━━━ Data listing

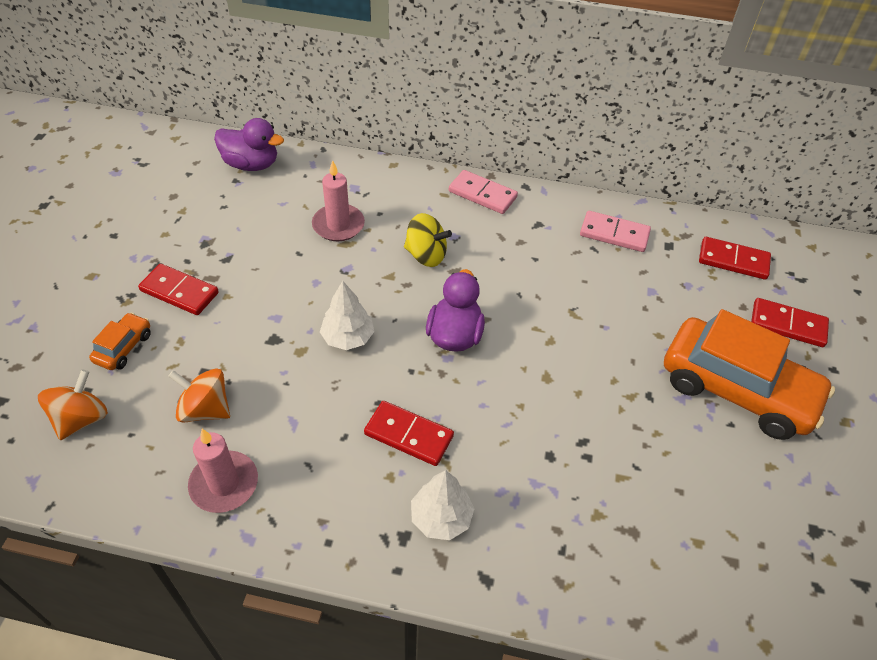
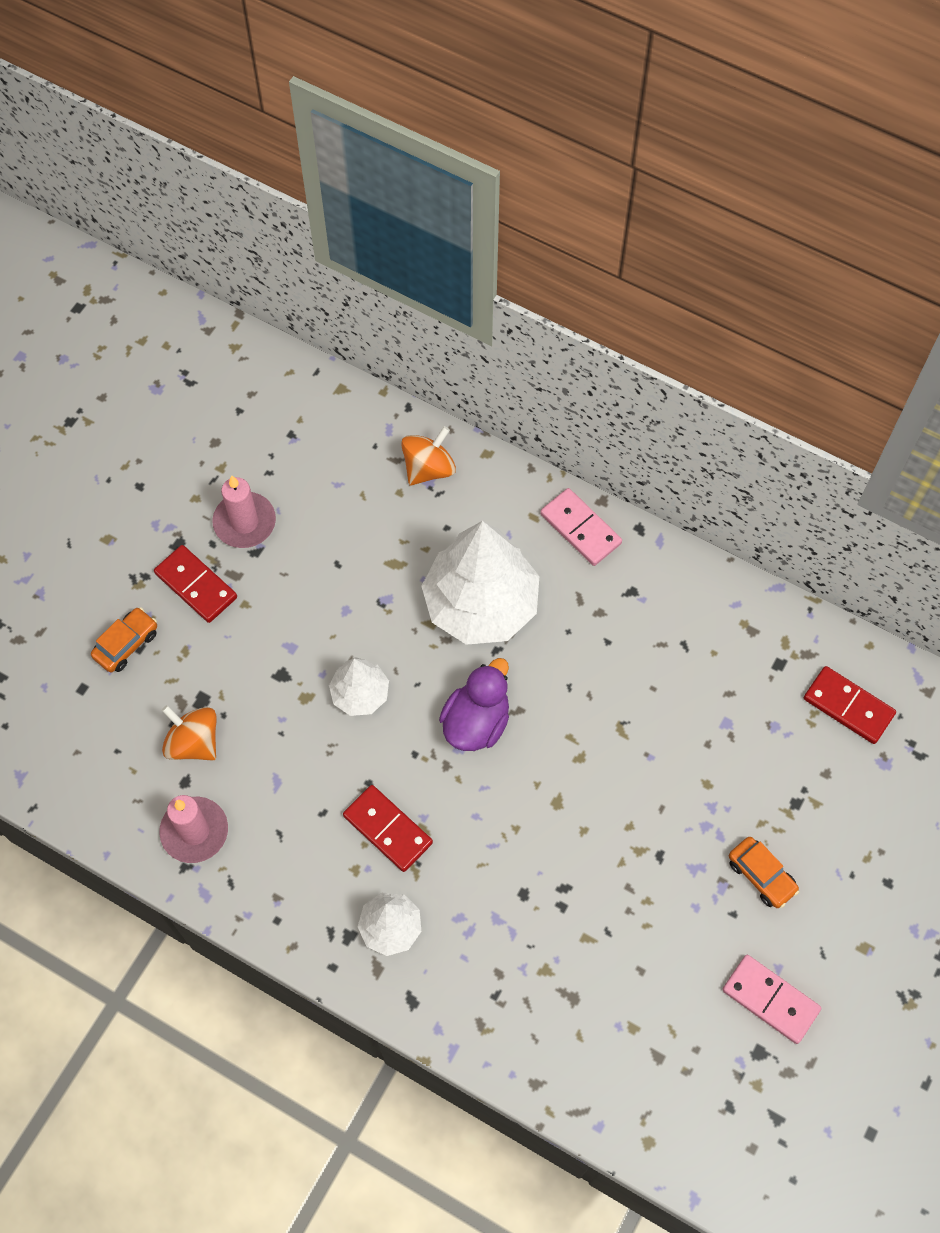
camera: 20 degrees right, 15 degrees up
(81, 419) = (73, 720): orange spinning top -> orange spinning top (428, 468)
(251, 164) = (315, 413): purple duck -> none
(338, 225) = (393, 534): pink candle -> pink candle (245, 522)
(426, 255) = (481, 604): yellow spinning top -> white tree
(614, 234) = (719, 629): pink domino -> pink domino (770, 999)
(737, 389) = (761, 875): orange car -> orange car, size x0.43
(787, 325) = (866, 811): red domino -> none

━━━━━━

▶ **Instructions to follow**: Using the material above, reproduce exactly the line that contains "(737, 389) = (761, 875): orange" and all lines after it through the last one, and only those.

▶ **Exercise solution**:
(737, 389) = (761, 875): orange car -> orange car, size x0.43
(787, 325) = (866, 811): red domino -> none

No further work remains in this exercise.